──────── DATASET EXTRACT ────────

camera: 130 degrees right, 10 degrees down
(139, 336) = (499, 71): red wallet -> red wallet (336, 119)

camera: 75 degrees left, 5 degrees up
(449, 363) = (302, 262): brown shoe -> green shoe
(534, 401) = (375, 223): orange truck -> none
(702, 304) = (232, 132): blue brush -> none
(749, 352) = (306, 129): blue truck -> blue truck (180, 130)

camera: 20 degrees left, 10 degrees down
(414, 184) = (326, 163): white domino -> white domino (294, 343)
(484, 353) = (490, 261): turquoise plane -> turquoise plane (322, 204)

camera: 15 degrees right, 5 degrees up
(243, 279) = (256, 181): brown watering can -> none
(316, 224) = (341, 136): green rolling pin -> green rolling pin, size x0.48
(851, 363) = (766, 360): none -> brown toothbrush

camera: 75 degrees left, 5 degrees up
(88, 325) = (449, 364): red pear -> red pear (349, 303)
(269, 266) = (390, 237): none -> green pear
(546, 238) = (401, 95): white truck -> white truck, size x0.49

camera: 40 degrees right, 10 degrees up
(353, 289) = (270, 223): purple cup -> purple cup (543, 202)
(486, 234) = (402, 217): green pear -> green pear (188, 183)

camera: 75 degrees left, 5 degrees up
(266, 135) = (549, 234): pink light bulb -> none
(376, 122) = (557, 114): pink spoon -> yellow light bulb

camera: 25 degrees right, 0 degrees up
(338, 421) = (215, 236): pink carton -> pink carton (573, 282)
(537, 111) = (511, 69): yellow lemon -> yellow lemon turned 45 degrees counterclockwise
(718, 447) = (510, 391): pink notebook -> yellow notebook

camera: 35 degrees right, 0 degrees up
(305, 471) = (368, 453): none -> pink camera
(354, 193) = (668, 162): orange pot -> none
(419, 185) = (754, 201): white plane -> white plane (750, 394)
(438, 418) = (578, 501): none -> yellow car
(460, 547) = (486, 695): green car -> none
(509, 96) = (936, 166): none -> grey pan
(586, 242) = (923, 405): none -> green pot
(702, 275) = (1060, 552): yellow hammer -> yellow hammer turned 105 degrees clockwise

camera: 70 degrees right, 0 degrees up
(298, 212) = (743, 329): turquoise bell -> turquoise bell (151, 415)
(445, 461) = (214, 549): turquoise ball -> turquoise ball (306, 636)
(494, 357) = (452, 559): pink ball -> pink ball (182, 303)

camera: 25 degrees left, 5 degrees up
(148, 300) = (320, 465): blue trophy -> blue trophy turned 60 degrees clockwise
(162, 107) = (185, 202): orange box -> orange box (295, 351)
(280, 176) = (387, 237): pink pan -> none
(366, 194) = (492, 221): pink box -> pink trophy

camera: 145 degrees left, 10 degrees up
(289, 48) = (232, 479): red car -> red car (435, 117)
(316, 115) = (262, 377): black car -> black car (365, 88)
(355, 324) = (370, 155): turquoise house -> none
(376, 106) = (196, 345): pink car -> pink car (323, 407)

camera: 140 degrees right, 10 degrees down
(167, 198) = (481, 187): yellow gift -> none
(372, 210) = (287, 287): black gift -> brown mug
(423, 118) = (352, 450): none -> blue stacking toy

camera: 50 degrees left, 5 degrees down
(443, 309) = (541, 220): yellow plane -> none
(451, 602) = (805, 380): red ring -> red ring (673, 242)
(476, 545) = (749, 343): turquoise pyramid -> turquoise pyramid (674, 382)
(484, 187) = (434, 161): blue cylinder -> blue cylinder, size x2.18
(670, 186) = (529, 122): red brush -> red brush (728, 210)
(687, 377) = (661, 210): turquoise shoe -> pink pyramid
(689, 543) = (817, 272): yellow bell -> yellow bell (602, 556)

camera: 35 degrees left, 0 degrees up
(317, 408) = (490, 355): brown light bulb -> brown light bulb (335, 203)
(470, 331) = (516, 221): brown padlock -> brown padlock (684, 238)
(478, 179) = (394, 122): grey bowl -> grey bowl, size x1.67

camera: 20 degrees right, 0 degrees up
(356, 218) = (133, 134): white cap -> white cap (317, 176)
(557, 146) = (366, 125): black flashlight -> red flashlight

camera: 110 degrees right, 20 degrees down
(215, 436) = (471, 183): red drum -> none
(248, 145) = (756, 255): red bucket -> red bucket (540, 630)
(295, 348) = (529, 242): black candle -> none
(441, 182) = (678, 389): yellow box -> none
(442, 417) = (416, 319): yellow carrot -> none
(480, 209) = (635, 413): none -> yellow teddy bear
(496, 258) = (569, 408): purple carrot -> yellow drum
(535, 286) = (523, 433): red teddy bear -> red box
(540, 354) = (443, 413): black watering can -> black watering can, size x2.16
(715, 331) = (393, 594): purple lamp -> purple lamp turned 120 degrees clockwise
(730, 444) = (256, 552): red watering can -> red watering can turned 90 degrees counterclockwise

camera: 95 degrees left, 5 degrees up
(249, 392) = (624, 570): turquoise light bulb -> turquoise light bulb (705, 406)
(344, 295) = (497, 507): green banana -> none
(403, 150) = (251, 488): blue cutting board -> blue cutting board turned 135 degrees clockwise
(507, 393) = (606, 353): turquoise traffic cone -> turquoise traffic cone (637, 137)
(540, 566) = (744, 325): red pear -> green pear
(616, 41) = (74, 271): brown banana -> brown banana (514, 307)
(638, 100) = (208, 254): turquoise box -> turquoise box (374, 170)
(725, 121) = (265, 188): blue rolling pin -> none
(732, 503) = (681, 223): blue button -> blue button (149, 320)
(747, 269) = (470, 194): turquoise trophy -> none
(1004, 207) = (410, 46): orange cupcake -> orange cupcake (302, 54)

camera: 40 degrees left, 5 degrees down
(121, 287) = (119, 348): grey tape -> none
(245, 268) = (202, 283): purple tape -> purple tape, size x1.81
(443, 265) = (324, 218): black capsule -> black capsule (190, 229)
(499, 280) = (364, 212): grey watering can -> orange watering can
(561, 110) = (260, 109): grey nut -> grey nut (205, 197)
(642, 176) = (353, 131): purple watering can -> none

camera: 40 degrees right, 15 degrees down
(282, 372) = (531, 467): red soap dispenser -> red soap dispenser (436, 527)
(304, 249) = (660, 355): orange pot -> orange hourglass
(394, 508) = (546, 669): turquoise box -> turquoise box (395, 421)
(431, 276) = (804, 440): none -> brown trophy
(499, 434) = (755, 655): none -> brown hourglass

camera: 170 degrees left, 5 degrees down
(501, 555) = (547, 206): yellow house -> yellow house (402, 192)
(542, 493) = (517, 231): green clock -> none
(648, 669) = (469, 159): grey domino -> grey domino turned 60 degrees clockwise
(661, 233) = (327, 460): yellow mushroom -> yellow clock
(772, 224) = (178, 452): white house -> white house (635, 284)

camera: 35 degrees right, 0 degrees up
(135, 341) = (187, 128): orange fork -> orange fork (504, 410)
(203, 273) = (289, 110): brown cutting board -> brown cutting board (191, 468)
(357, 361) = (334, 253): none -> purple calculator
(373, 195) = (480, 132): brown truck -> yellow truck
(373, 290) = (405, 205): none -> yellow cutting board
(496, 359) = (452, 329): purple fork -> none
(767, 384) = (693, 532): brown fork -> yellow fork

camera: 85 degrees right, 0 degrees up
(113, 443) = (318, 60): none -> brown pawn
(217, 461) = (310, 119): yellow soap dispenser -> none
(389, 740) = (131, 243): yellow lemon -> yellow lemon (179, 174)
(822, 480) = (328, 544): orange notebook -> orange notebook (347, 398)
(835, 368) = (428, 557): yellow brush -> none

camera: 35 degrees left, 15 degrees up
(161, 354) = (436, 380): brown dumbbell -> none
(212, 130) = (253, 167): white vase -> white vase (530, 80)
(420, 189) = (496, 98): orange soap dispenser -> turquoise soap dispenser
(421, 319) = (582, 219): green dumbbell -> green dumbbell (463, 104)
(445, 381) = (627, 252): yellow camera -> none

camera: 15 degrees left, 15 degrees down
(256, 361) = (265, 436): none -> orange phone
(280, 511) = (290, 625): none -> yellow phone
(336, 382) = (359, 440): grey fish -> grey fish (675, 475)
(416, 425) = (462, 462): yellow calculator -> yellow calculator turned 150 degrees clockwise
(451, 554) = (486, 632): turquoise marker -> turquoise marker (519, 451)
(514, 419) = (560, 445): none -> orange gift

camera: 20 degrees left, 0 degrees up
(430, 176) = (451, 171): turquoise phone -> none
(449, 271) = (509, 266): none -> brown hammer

────────

TASK | Keeping every character as it is, restate the lines above that run from the line with "camera: 20 degrees left, 10 degrees down" through the line with "(509, 96) = (936, 166): none -> grey pan", both included, and nothing else.

RESPONSE FOR THIS EXERCISE |
camera: 20 degrees left, 10 degrees down
(414, 184) = (326, 163): white domino -> white domino (294, 343)
(484, 353) = (490, 261): turquoise plane -> turquoise plane (322, 204)

camera: 15 degrees right, 5 degrees up
(243, 279) = (256, 181): brown watering can -> none
(316, 224) = (341, 136): green rolling pin -> green rolling pin, size x0.48
(851, 363) = (766, 360): none -> brown toothbrush

camera: 75 degrees left, 5 degrees up
(88, 325) = (449, 364): red pear -> red pear (349, 303)
(269, 266) = (390, 237): none -> green pear
(546, 238) = (401, 95): white truck -> white truck, size x0.49

camera: 40 degrees right, 10 degrees up
(353, 289) = (270, 223): purple cup -> purple cup (543, 202)
(486, 234) = (402, 217): green pear -> green pear (188, 183)

camera: 75 degrees left, 5 degrees up
(266, 135) = (549, 234): pink light bulb -> none
(376, 122) = (557, 114): pink spoon -> yellow light bulb

camera: 25 degrees right, 0 degrees up
(338, 421) = (215, 236): pink carton -> pink carton (573, 282)
(537, 111) = (511, 69): yellow lemon -> yellow lemon turned 45 degrees counterclockwise
(718, 447) = (510, 391): pink notebook -> yellow notebook

camera: 35 degrees right, 0 degrees up
(305, 471) = (368, 453): none -> pink camera
(354, 193) = (668, 162): orange pot -> none
(419, 185) = (754, 201): white plane -> white plane (750, 394)
(438, 418) = (578, 501): none -> yellow car
(460, 547) = (486, 695): green car -> none
(509, 96) = (936, 166): none -> grey pan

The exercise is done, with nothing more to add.